= Beginning of Section =

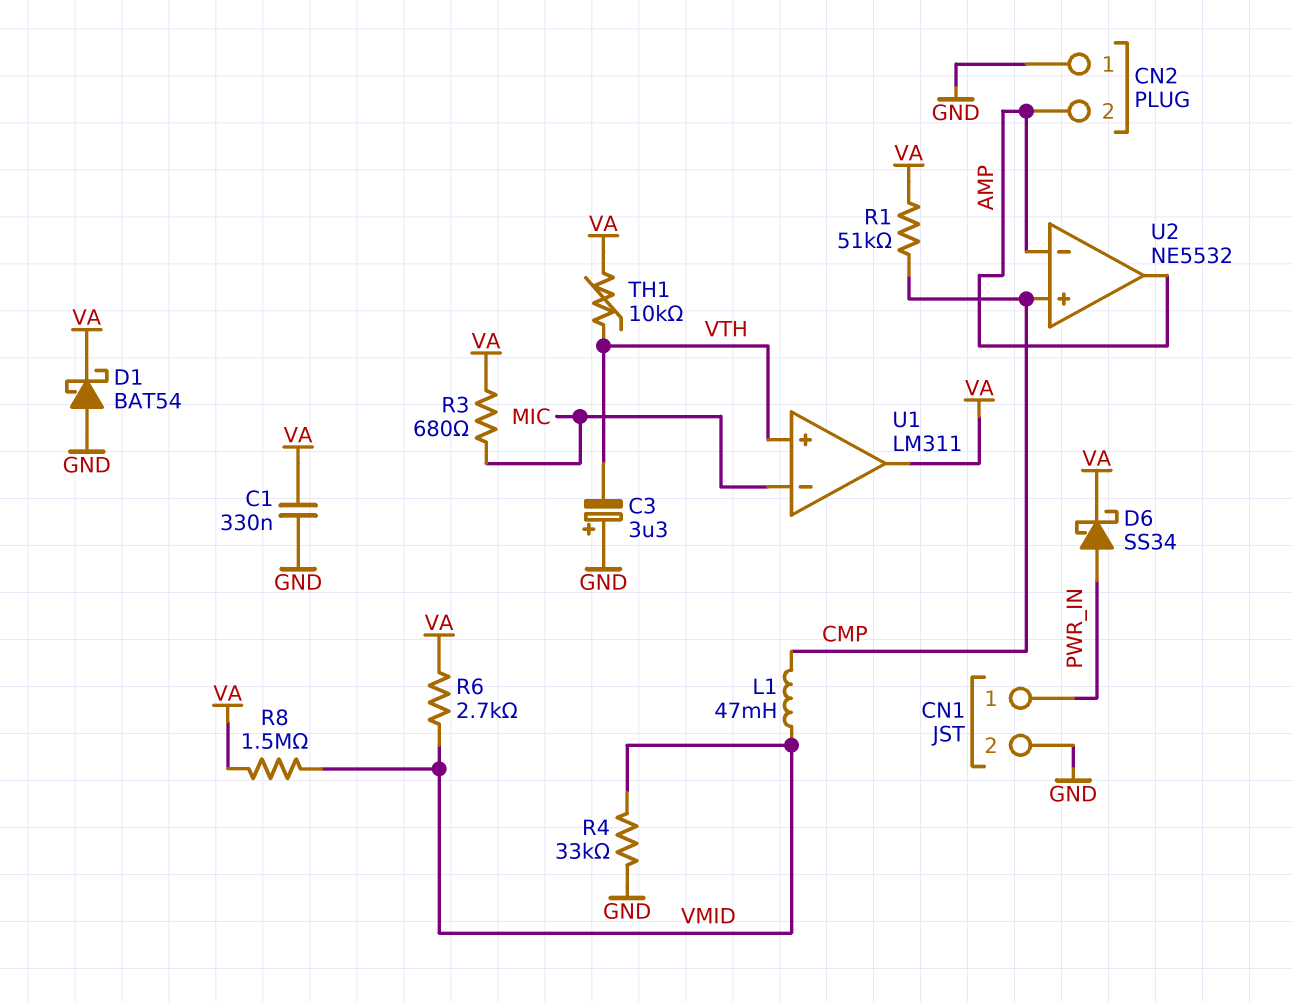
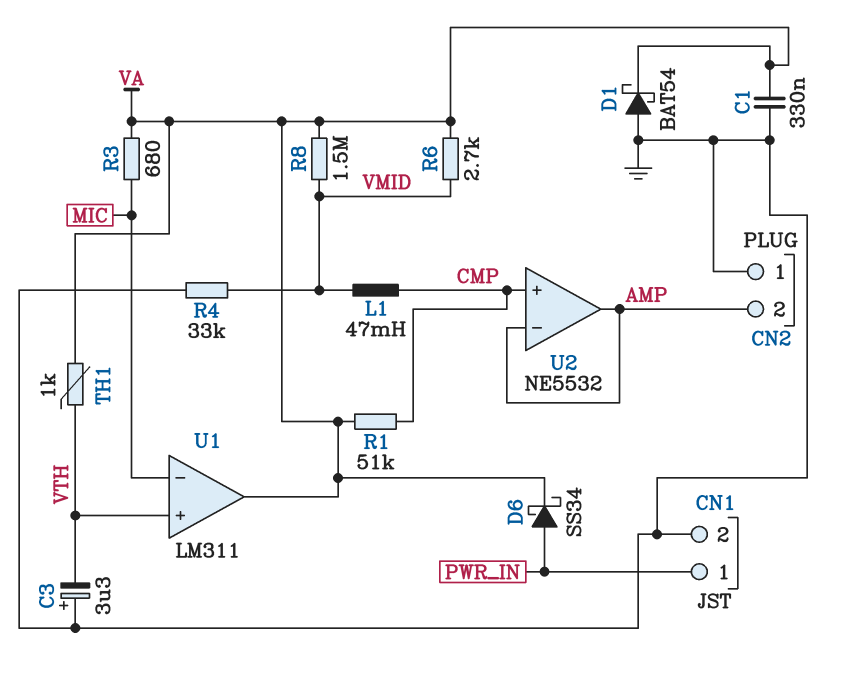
TH1: 10k (VA, VTH) -> 1k (VA, VTH)

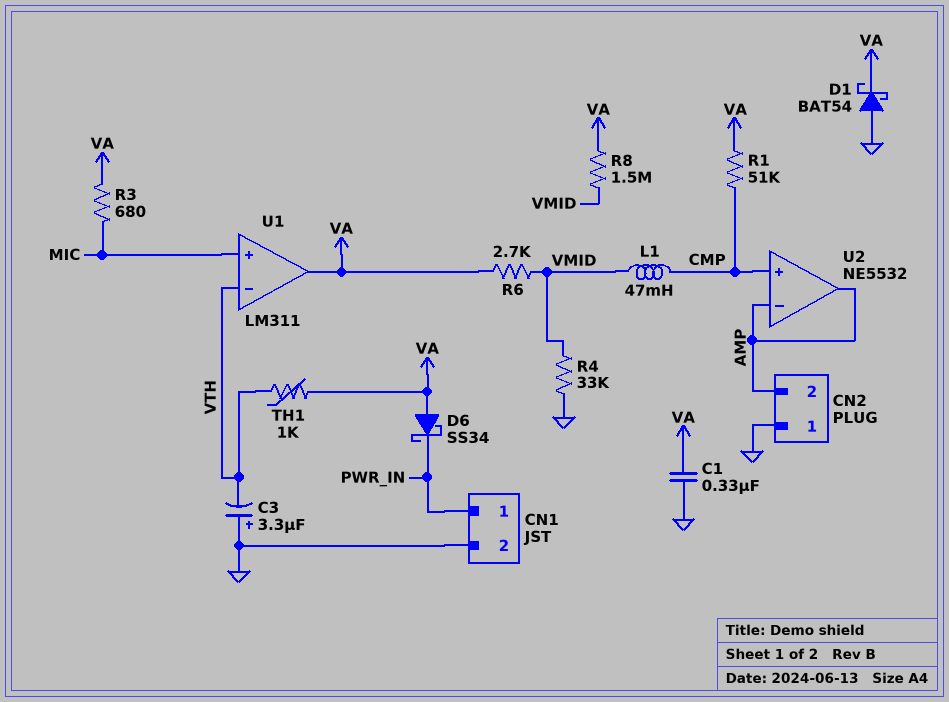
D6: schottky SS34 (A PWR_IN, K VA) -> schottky SS34 (A VA, K PWR_IN)
U1 pin in+: VTH -> MIC
U1 pin in-: MIC -> VTH

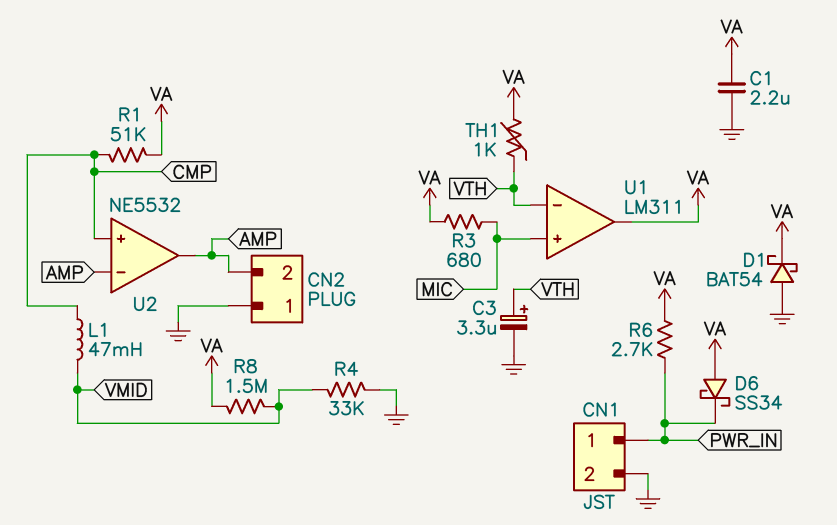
C1: 330nF (GND, VA) -> 2.2uF (GND, VA)
C3: 3.3uF (plus GND, minus VTH) -> 3.3uF (plus VTH, minus GND)
R6: 2.7k (VA, VMID) -> 2.7k (PWR_IN, VA)

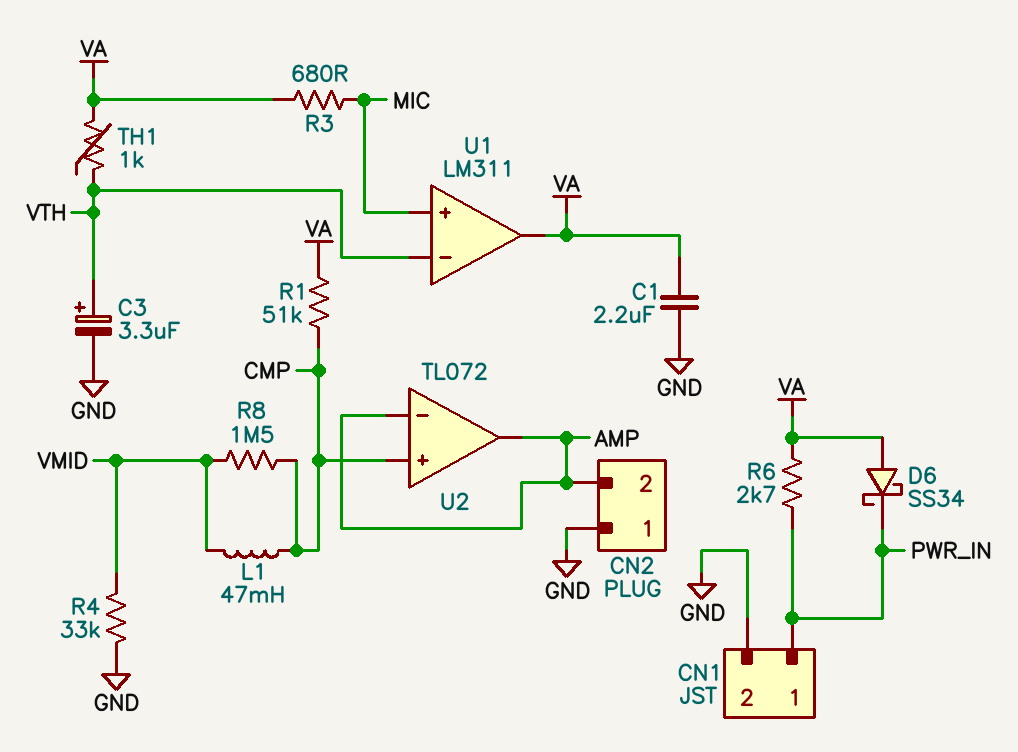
D1: schottky BAT54 (A GND, K VA) -> none
R8: 1.5M (VA, VMID) -> 1.5M (CMP, VMID)
U2: NE5532 -> TL072

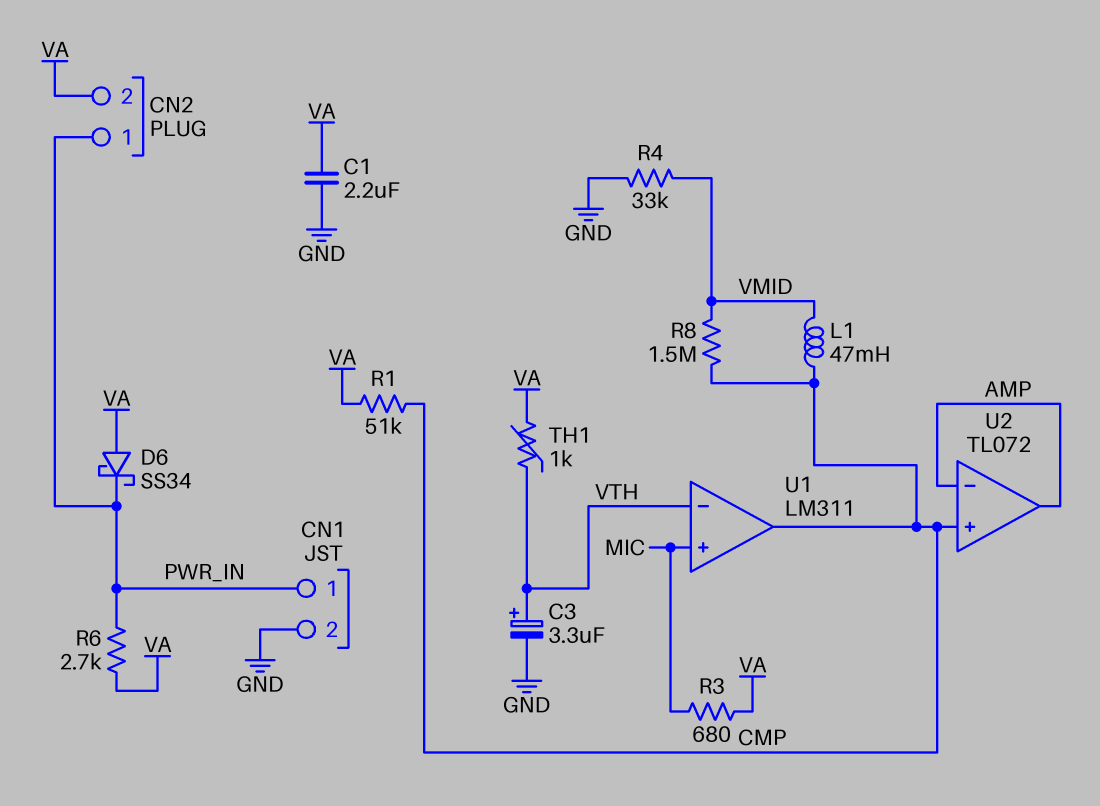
CN2 pin 1: GND -> PWR_IN
CN2 pin 2: AMP -> VA
U1 pin out: VA -> CMP

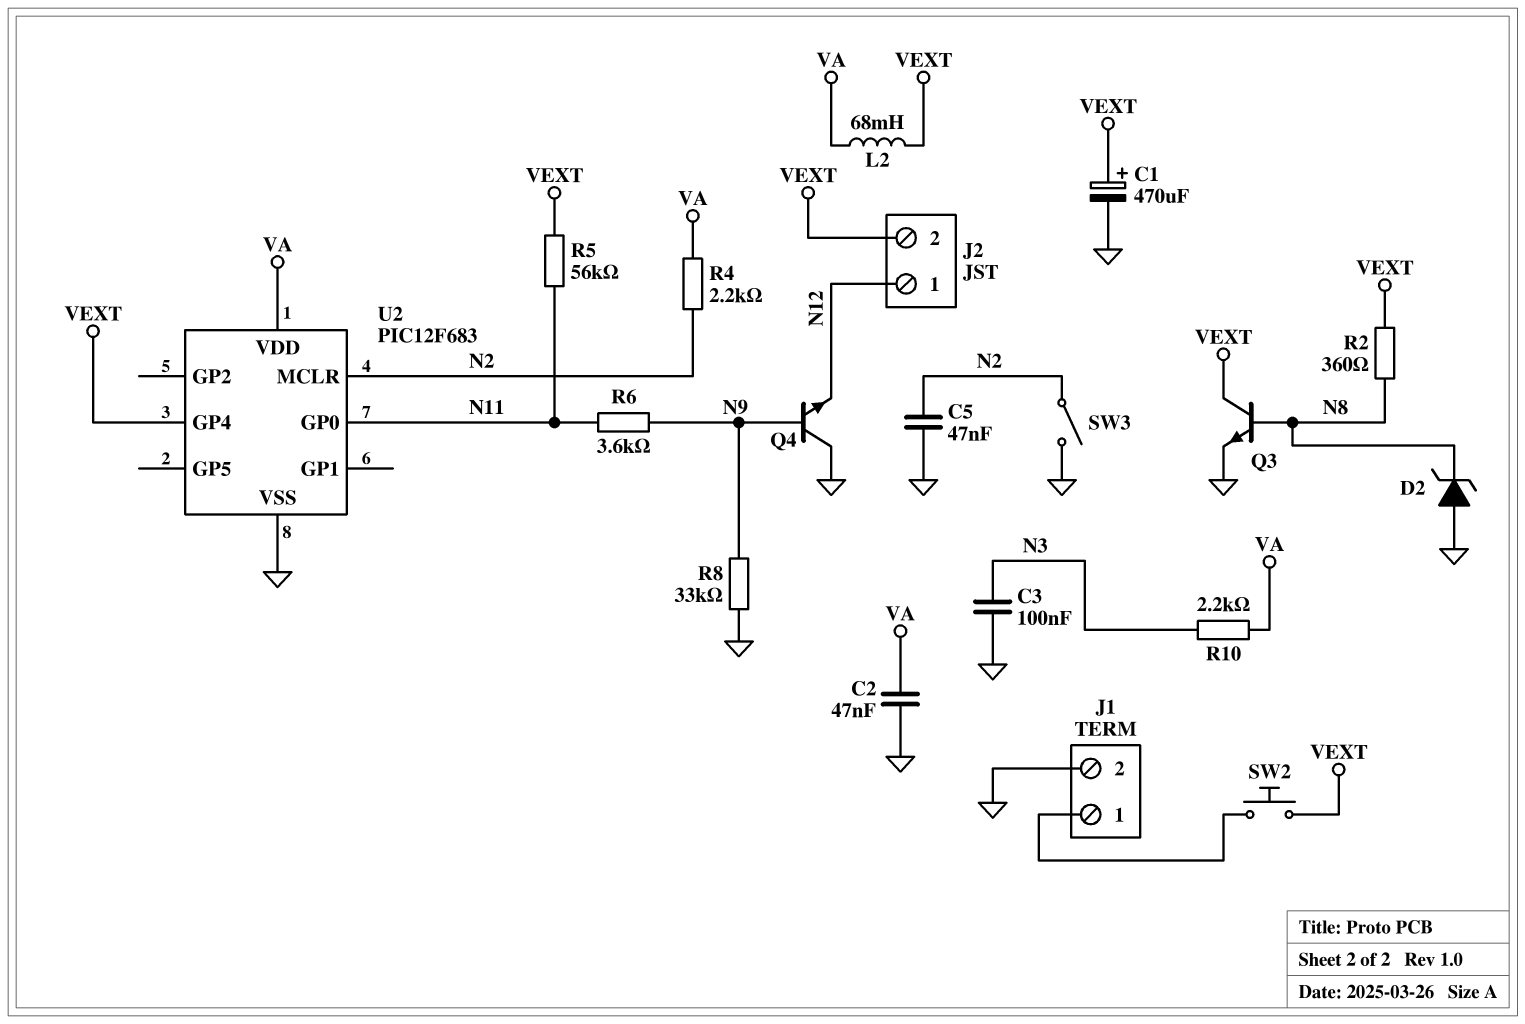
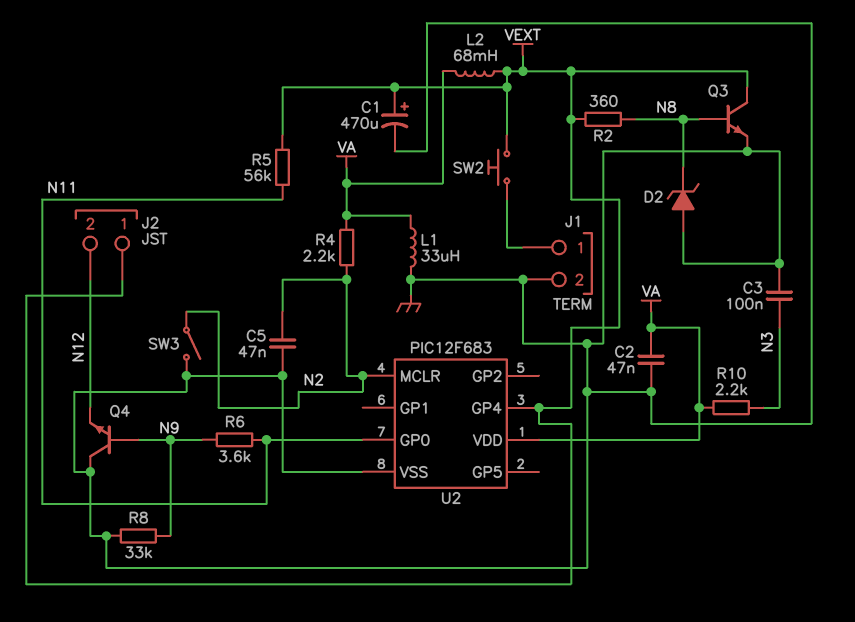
J2 pin 1: N12 -> VEXT
J2 pin 2: VEXT -> N12
L1: none -> 33uH (GND, VA)

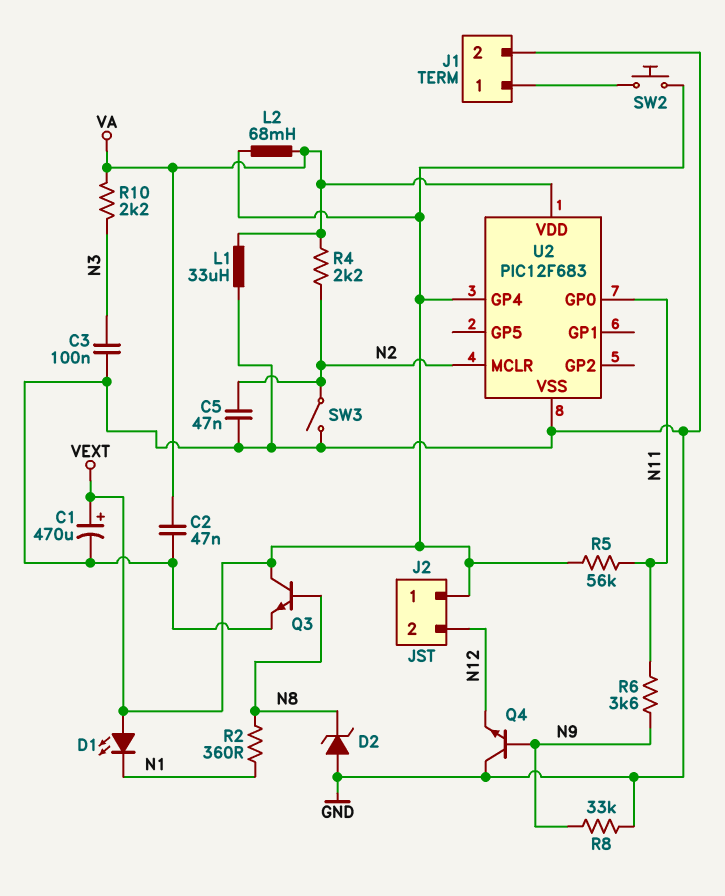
D1: none -> LED (A VEXT, K N1)
R2: 360 (N8, VEXT) -> 360 (N1, N8)

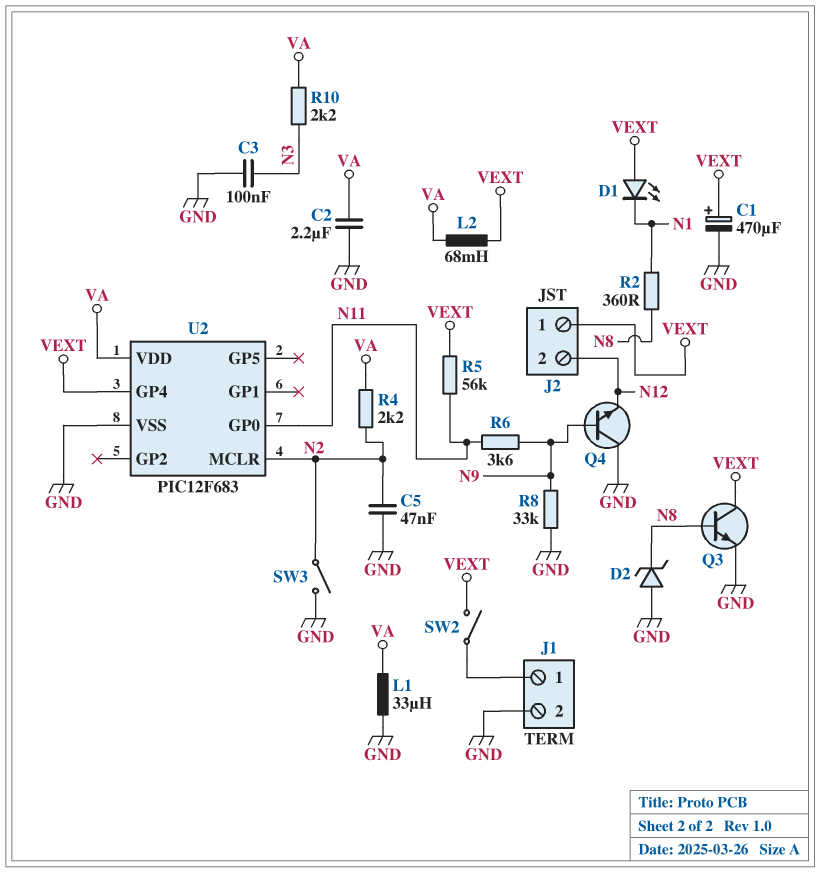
C2: 47nF (GND, VA) -> 2.2uF (GND, VA)
SW2: button (J1/1, VEXT) -> switch (J1/1, VEXT)

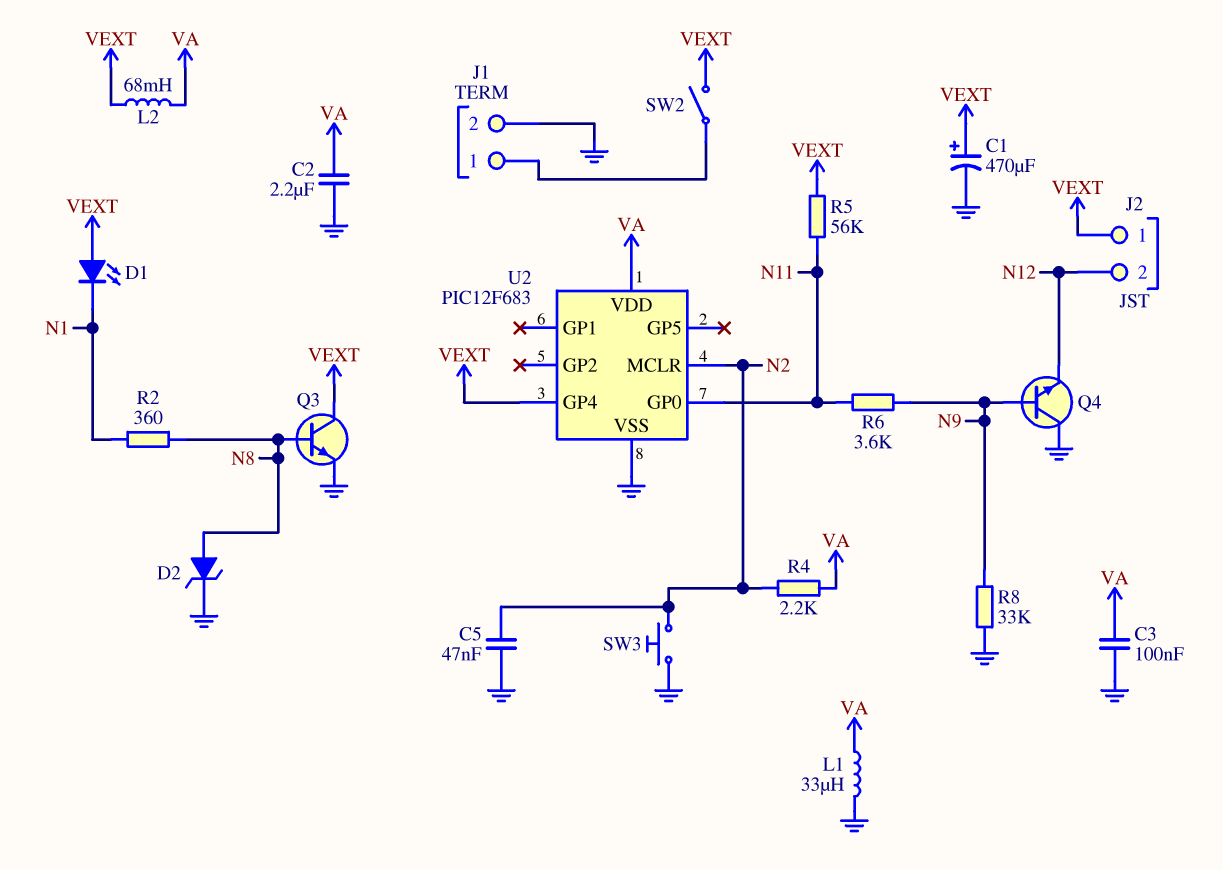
C3: 100nF (GND, N3) -> 100nF (GND, VA)
D2: zener (A GND, K N8) -> zener (A N8, K GND)
R10: 2.2k (N3, VA) -> none
SW3: switch (GND, N2) -> button (GND, N2)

= End of Section =

Above are records; repeat only the lines from the line with "U1 pin in+: VTH -> MIC" through the line with "D1: none -> LED (A VEXT, K N1)", and leave pictures out.

U1 pin in+: VTH -> MIC
U1 pin in-: MIC -> VTH

C1: 330nF (GND, VA) -> 2.2uF (GND, VA)
C3: 3.3uF (plus GND, minus VTH) -> 3.3uF (plus VTH, minus GND)
R6: 2.7k (VA, VMID) -> 2.7k (PWR_IN, VA)

D1: schottky BAT54 (A GND, K VA) -> none
R8: 1.5M (VA, VMID) -> 1.5M (CMP, VMID)
U2: NE5532 -> TL072

CN2 pin 1: GND -> PWR_IN
CN2 pin 2: AMP -> VA
U1 pin out: VA -> CMP

J2 pin 1: N12 -> VEXT
J2 pin 2: VEXT -> N12
L1: none -> 33uH (GND, VA)

D1: none -> LED (A VEXT, K N1)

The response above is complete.